> Assignment: Output, word for word, every line from the start of the listing down to and including the line that contains "black watering can"; include nothing else.

> Records for the task:
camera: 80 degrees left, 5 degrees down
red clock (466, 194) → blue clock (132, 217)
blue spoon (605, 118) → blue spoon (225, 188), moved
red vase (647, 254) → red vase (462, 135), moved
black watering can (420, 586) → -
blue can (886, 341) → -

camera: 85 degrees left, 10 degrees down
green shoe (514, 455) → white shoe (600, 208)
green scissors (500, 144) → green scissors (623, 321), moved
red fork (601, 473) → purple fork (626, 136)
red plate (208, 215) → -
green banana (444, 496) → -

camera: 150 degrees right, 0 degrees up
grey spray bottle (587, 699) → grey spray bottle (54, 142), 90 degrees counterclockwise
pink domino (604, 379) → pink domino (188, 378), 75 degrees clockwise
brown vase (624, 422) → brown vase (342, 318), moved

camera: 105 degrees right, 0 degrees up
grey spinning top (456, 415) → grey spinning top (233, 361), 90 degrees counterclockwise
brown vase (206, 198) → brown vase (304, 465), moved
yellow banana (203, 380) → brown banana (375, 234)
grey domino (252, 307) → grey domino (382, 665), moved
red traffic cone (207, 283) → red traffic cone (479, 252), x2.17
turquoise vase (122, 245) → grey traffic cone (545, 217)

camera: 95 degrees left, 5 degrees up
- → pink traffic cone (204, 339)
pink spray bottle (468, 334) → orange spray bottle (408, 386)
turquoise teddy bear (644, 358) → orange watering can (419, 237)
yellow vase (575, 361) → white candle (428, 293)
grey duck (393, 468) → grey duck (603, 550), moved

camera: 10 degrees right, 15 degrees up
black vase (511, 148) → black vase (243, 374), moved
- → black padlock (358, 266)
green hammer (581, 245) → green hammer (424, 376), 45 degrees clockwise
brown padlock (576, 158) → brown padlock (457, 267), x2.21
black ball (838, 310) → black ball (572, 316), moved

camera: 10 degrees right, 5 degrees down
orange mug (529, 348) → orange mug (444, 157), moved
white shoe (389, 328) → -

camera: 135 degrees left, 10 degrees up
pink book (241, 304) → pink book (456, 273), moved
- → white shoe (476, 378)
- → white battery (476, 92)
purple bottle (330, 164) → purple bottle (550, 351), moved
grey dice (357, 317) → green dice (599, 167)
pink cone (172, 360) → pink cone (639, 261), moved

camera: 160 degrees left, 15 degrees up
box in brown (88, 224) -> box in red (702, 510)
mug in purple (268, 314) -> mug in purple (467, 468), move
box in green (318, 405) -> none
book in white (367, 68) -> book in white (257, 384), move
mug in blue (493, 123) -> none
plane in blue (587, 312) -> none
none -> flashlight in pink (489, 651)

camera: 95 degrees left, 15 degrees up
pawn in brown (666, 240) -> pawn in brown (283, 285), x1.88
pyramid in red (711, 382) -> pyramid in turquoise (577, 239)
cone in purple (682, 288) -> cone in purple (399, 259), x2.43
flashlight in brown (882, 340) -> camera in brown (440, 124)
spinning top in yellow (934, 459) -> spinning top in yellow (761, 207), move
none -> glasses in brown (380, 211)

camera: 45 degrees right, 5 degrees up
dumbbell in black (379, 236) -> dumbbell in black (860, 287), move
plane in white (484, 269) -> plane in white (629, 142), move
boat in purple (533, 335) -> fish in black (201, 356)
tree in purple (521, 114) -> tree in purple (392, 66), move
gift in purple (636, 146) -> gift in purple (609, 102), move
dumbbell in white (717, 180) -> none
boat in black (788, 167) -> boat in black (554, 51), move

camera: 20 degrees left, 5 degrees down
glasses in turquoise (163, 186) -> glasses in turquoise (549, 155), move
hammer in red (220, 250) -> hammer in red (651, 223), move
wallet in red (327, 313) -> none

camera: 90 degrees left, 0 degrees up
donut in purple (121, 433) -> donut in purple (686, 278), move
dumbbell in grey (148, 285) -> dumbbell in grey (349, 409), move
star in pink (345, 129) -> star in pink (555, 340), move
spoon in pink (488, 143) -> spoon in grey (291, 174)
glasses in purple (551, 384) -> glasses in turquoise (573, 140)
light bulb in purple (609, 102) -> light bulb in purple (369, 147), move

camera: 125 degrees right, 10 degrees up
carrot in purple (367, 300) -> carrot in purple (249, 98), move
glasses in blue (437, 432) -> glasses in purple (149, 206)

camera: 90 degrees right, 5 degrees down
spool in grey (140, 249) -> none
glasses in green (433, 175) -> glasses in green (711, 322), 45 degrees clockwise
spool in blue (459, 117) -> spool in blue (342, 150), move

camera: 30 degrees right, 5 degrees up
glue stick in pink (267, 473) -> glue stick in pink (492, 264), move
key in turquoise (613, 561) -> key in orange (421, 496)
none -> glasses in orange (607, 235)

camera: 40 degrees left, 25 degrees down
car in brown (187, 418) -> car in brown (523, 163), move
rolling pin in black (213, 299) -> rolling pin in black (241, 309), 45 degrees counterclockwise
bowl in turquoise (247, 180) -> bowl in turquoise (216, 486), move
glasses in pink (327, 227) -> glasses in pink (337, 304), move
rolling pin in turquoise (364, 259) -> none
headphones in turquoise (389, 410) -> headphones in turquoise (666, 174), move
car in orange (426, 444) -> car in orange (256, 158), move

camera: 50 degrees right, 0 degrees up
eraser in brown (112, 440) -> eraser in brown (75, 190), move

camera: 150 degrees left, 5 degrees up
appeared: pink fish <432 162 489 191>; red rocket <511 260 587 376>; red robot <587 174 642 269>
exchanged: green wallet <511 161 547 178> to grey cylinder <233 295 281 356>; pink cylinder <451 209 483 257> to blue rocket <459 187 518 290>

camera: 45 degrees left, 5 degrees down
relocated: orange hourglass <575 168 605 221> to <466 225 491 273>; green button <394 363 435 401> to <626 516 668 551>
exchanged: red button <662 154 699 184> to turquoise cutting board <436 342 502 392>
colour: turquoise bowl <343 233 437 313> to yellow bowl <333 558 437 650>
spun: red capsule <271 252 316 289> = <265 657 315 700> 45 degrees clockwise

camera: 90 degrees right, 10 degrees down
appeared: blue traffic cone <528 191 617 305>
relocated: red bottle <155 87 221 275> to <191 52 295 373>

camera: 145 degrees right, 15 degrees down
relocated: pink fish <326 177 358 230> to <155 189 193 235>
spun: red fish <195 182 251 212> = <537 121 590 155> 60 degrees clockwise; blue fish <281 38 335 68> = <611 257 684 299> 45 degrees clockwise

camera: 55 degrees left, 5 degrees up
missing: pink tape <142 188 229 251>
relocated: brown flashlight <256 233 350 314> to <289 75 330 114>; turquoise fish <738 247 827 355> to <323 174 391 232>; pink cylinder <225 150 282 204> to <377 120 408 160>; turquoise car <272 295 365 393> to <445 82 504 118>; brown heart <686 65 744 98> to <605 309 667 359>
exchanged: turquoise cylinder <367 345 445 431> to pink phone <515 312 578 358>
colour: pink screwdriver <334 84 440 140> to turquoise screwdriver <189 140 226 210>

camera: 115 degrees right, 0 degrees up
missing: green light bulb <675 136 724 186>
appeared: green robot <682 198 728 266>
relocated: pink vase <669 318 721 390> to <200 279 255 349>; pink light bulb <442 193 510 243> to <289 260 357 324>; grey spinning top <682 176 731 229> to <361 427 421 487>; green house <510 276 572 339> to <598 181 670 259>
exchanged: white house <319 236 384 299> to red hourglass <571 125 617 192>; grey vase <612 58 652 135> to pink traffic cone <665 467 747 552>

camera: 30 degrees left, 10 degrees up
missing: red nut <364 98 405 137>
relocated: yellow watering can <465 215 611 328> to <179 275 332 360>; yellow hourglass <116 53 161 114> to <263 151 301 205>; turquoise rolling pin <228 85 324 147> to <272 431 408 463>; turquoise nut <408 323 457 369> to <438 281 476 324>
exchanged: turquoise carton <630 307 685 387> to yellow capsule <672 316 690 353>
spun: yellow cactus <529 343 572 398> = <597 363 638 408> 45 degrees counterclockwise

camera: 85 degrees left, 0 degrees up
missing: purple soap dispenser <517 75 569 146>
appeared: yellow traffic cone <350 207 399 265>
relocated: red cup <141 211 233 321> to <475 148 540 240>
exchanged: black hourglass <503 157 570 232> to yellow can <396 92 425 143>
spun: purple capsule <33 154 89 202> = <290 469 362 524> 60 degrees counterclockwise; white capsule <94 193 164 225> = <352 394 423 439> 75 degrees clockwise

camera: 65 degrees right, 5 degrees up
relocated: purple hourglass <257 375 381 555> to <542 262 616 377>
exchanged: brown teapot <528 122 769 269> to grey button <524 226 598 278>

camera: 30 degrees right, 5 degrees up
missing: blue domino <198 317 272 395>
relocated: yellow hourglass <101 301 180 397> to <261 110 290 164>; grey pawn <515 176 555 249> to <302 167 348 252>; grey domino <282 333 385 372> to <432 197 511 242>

> Worked solution:
camera: 80 degrees left, 5 degrees down
red clock (466, 194) → blue clock (132, 217)
blue spoon (605, 118) → blue spoon (225, 188), moved
red vase (647, 254) → red vase (462, 135), moved
black watering can (420, 586) → -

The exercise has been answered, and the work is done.